EXERCISE MATERIALS |
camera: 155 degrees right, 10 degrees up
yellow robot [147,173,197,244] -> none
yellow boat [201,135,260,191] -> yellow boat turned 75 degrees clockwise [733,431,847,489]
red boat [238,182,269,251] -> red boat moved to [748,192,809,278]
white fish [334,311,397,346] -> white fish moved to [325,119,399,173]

--

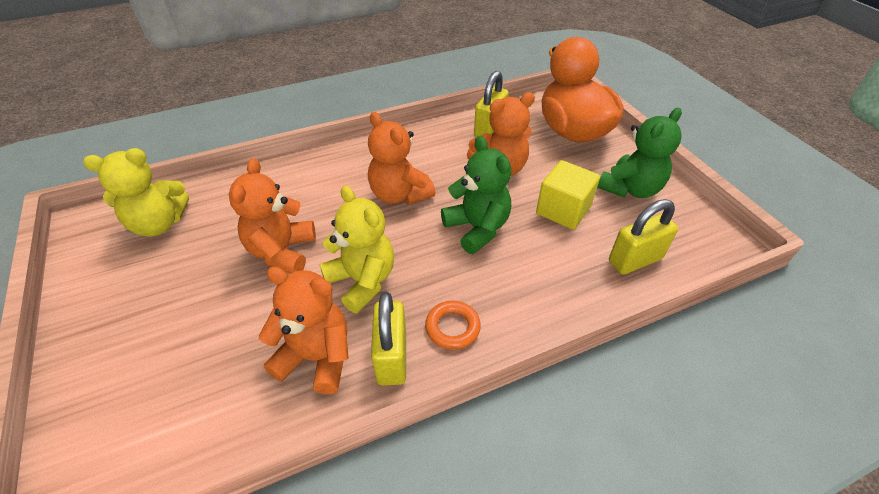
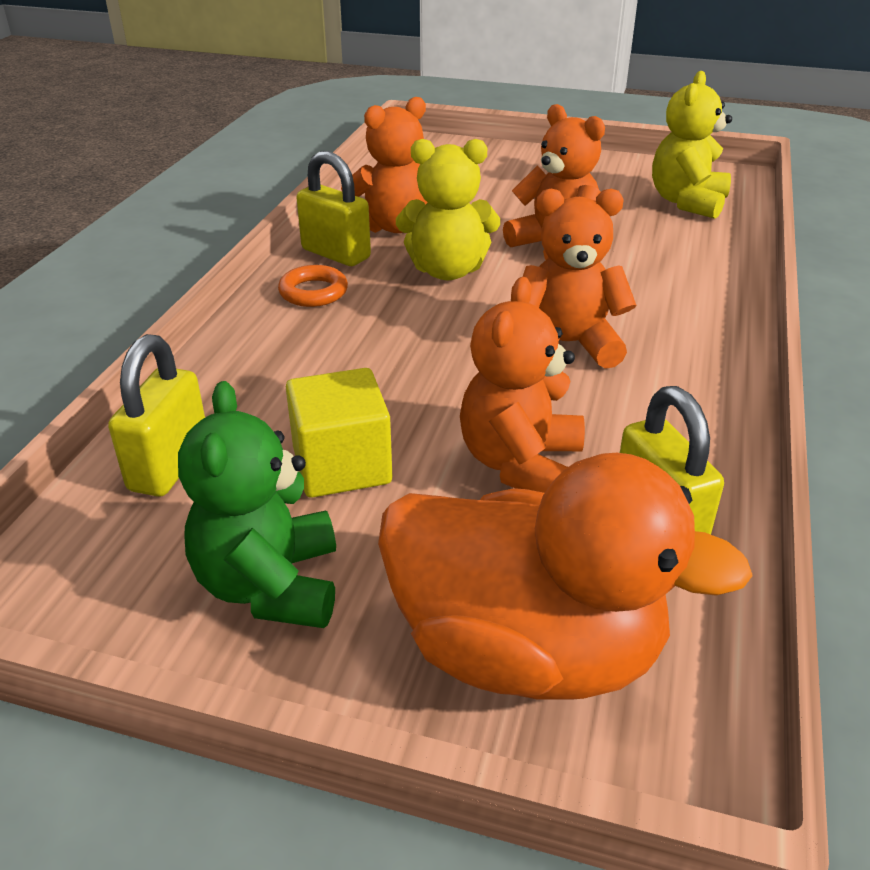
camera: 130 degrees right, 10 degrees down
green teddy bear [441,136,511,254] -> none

INSTRUCTIONS FOR THE TASK | The word "degrees" appears in some lines above. Return every one of those lines.

ANSWER TO THE EXERCISE |
camera: 155 degrees right, 10 degrees up
yellow boat [201,135,260,191] -> yellow boat turned 75 degrees clockwise [733,431,847,489]
camera: 130 degrees right, 10 degrees down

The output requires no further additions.